[Start of Attachment]

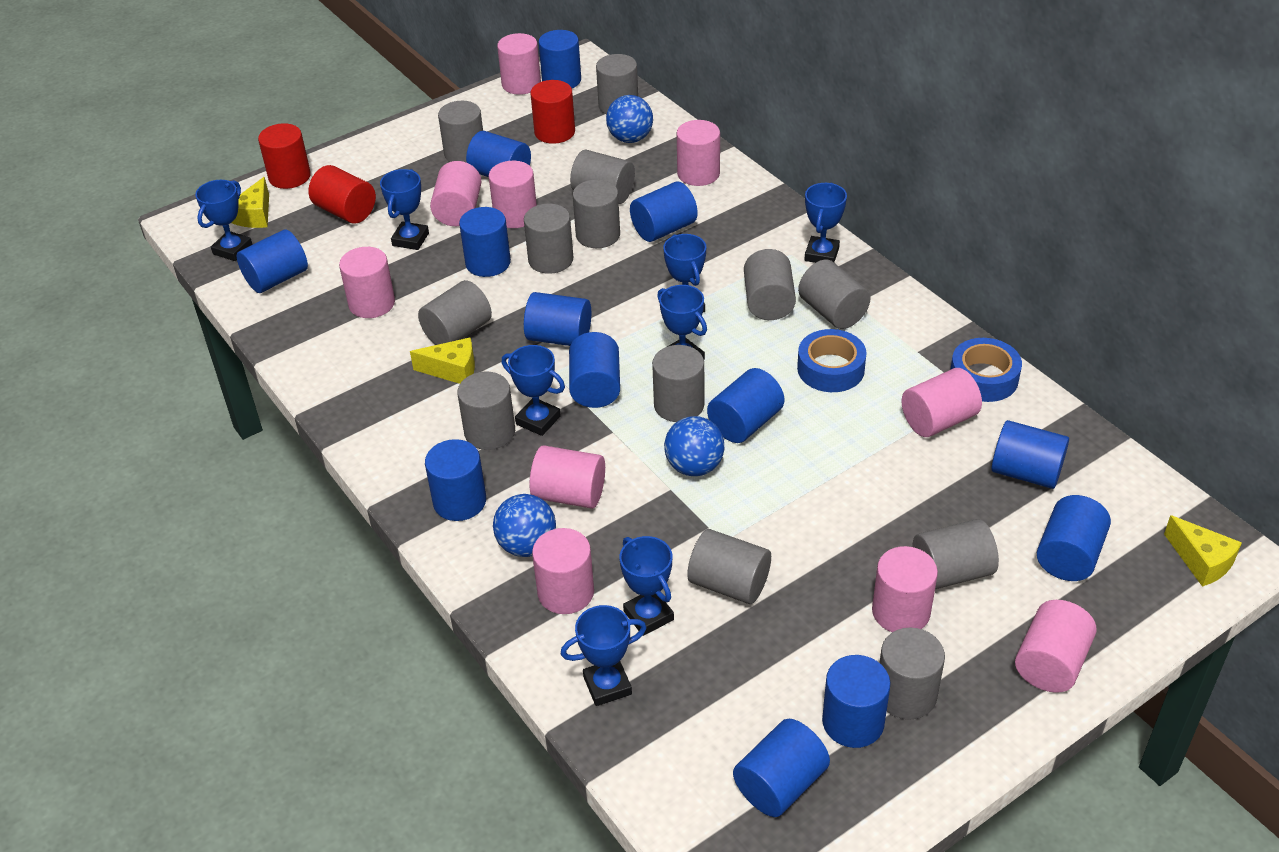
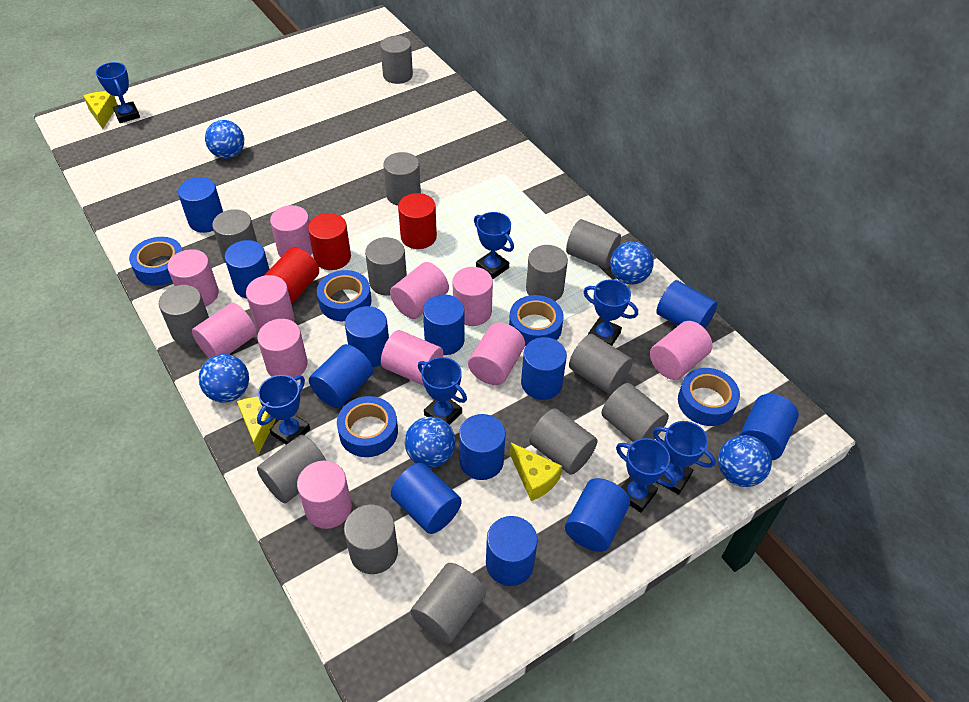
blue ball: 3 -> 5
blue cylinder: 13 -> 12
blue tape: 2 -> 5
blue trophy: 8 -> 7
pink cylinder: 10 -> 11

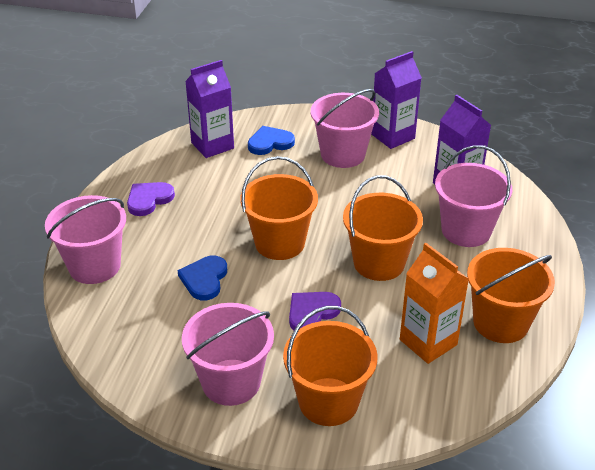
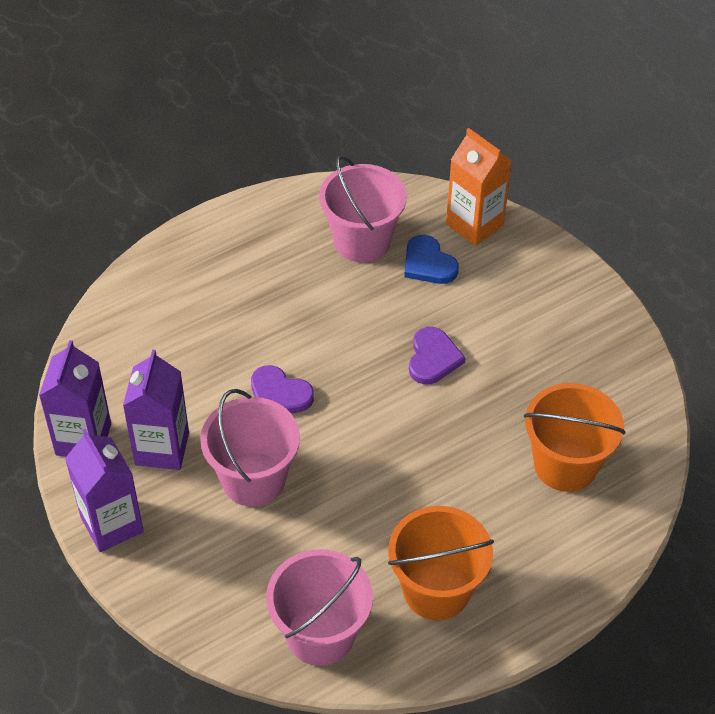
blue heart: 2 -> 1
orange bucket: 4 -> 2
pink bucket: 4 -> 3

[End of Attachment]

• **Prompt**
Scan the material above for the string "blue", and copy every line where it is found.

• **Answer to the problem**
blue ball: 3 -> 5
blue cylinder: 13 -> 12
blue tape: 2 -> 5
blue trophy: 8 -> 7
blue heart: 2 -> 1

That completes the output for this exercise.